→ **EXERCISE AIM**
Using the entries below, copy exactly each line from the line with "grey ring: 3 -> 4" up to and including the line with "pink glue stick: 1 -> 3", with every picture left out.

Object count comparisons:
·····
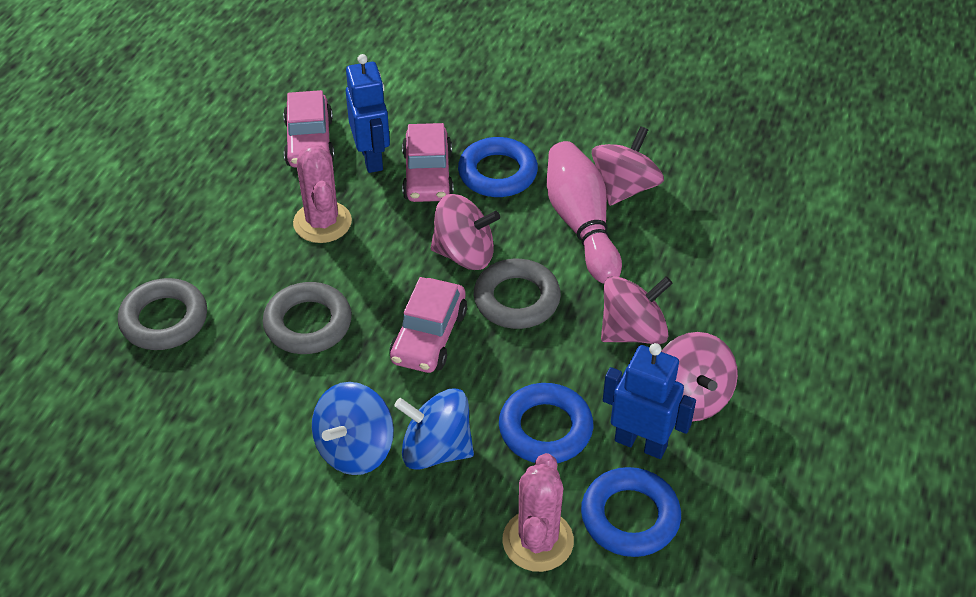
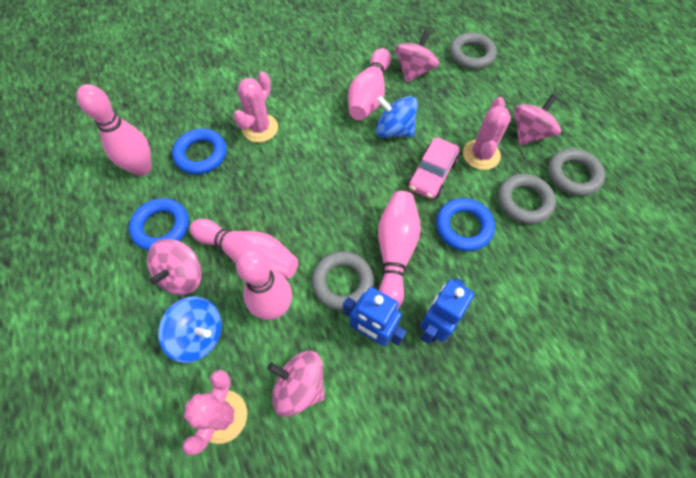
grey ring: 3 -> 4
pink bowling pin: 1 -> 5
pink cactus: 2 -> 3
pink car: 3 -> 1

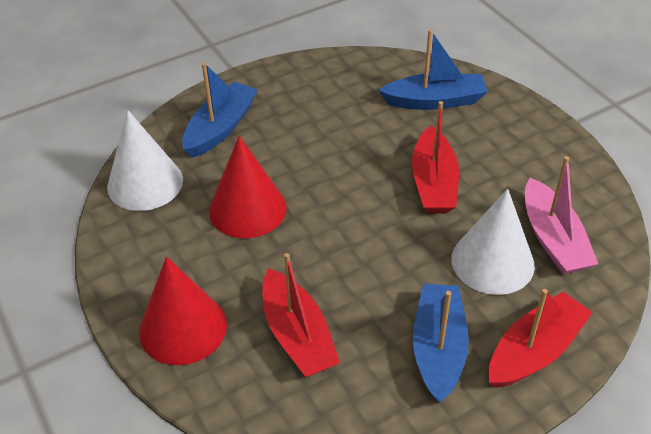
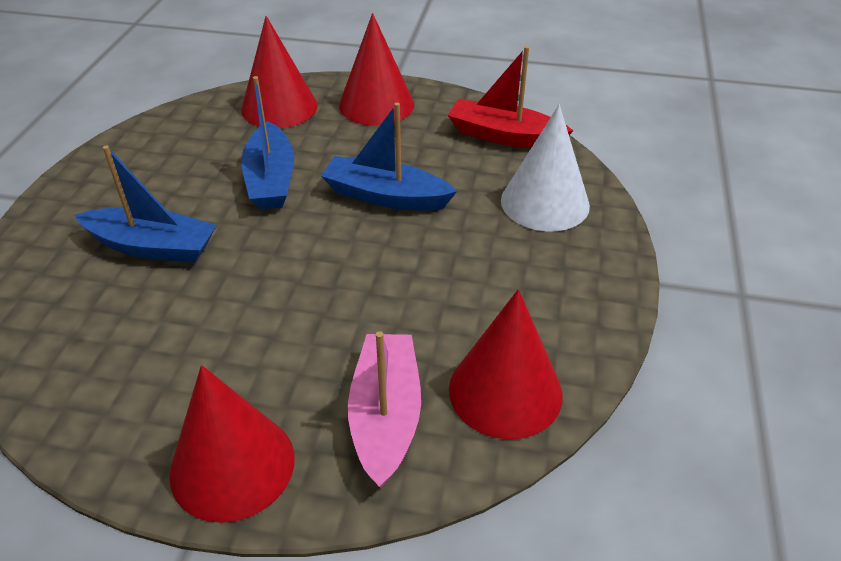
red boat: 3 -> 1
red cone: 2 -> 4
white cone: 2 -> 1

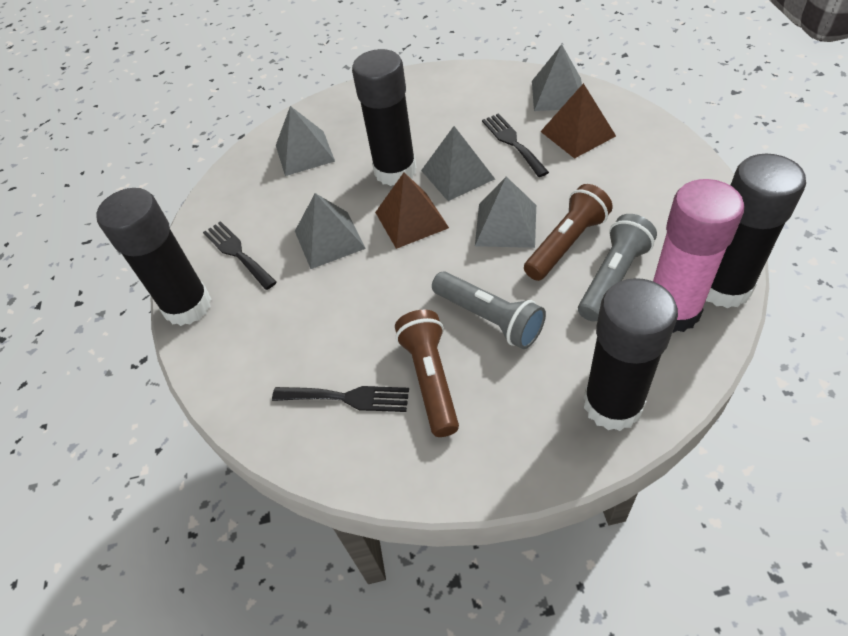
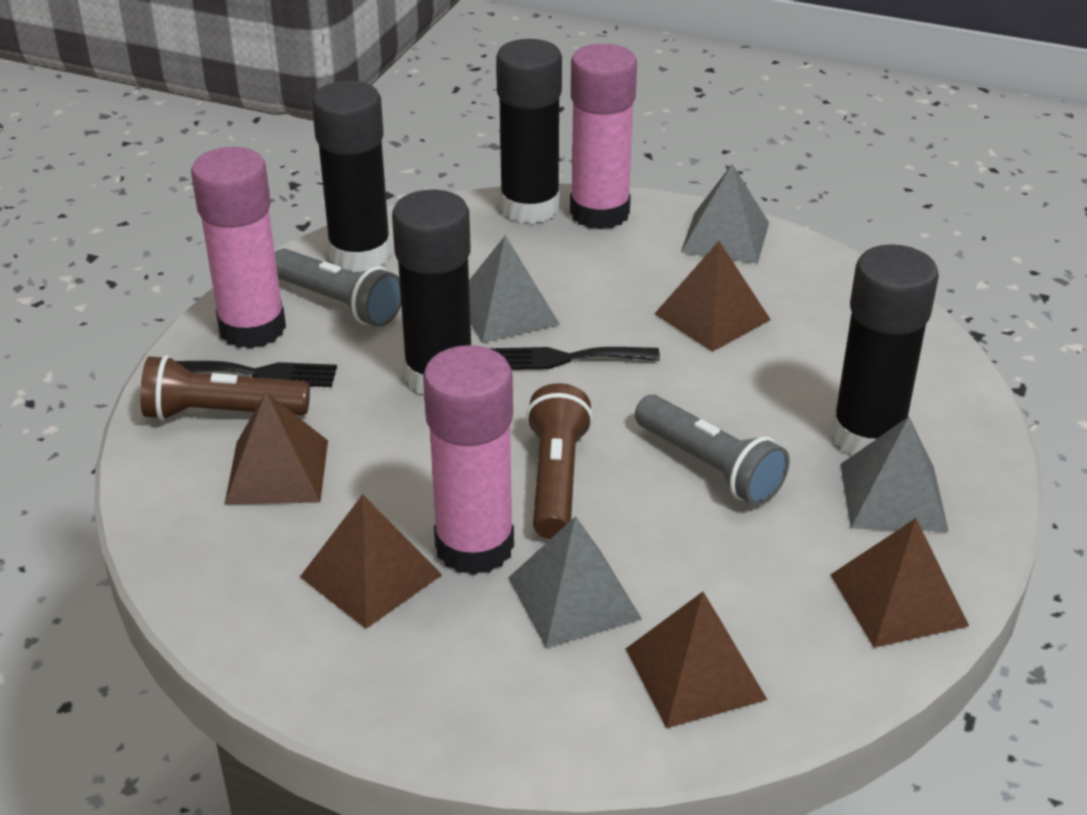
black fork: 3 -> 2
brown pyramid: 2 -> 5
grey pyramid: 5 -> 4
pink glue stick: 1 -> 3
·····
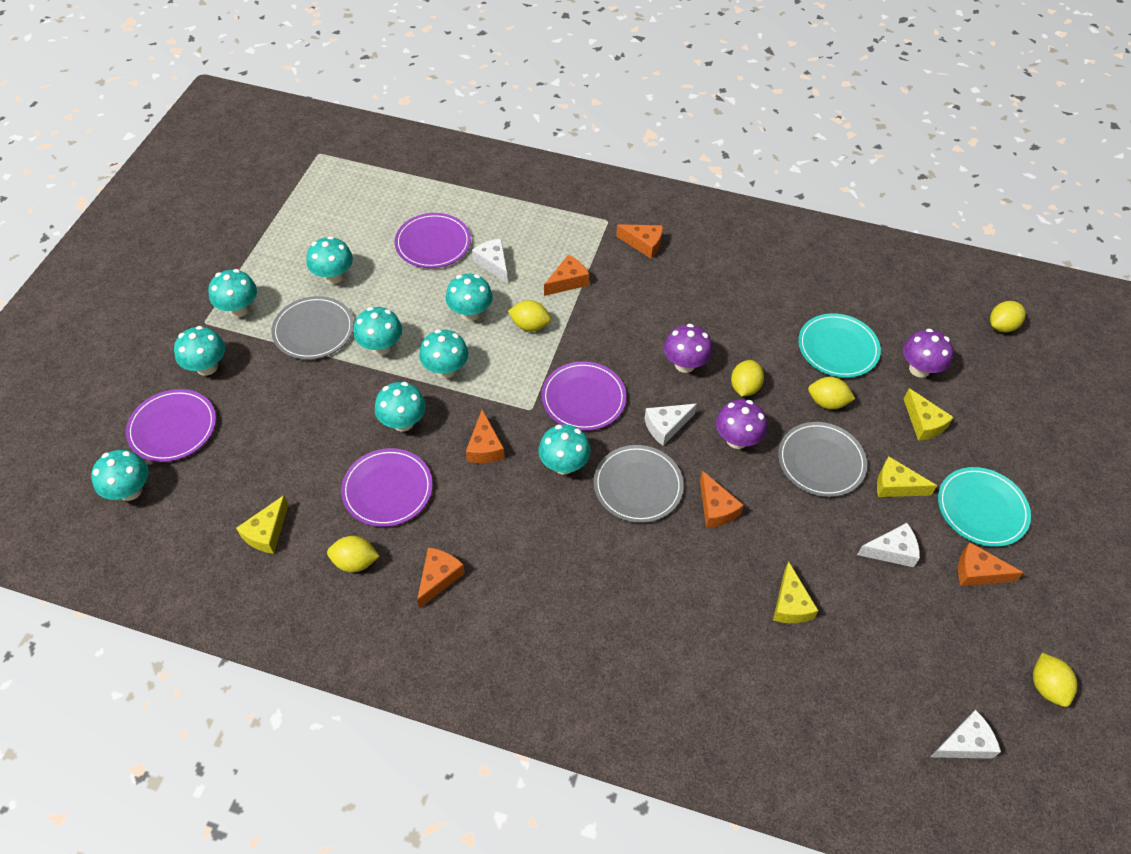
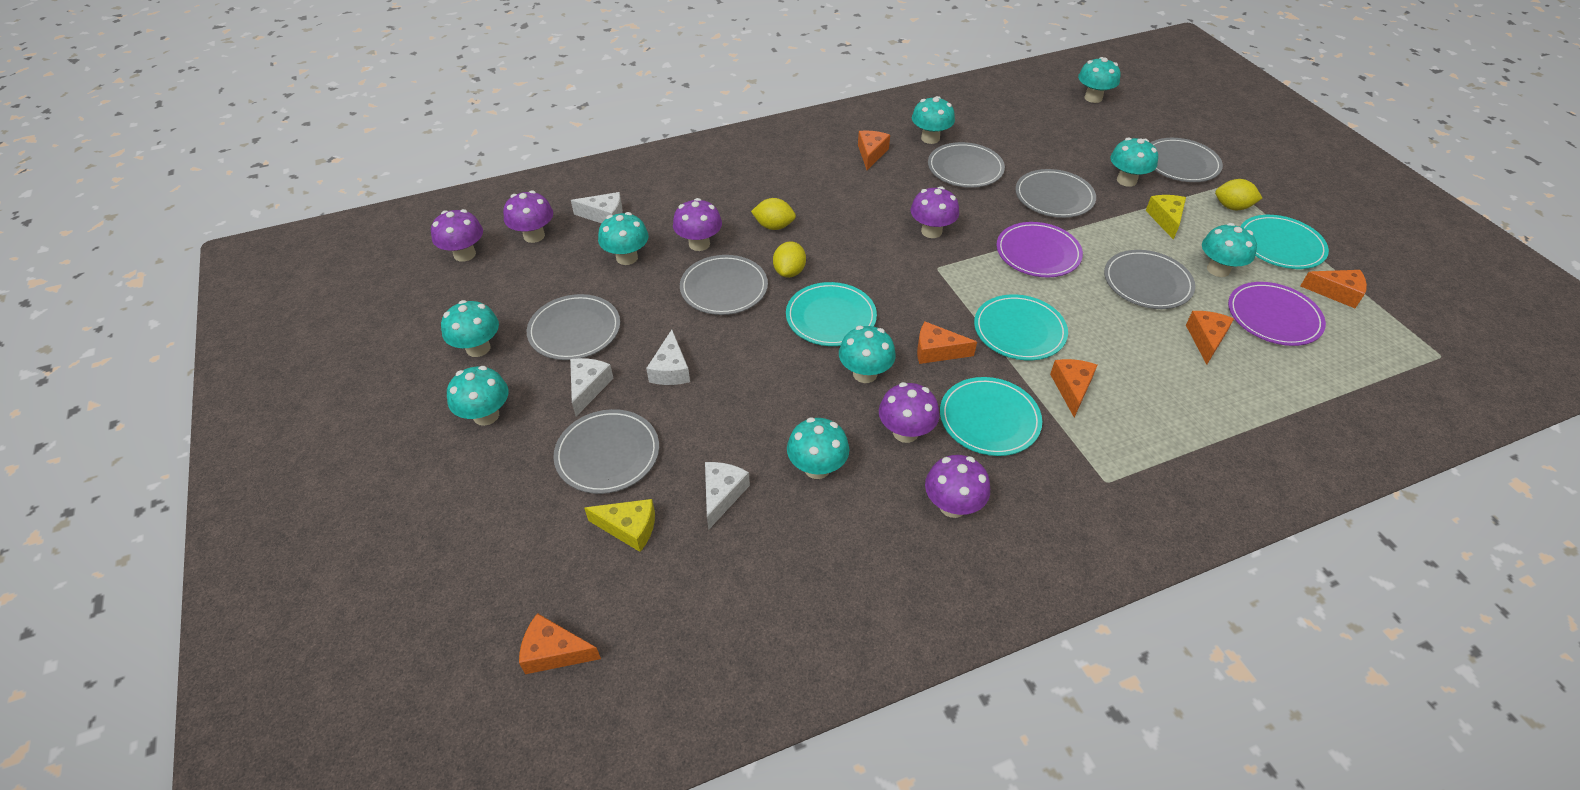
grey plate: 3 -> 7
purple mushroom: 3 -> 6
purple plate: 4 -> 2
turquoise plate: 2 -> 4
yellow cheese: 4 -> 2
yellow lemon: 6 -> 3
·····
→ **TASK SOLUTION**
grey ring: 3 -> 4
pink bowling pin: 1 -> 5
pink cactus: 2 -> 3
pink car: 3 -> 1

red boat: 3 -> 1
red cone: 2 -> 4
white cone: 2 -> 1

black fork: 3 -> 2
brown pyramid: 2 -> 5
grey pyramid: 5 -> 4
pink glue stick: 1 -> 3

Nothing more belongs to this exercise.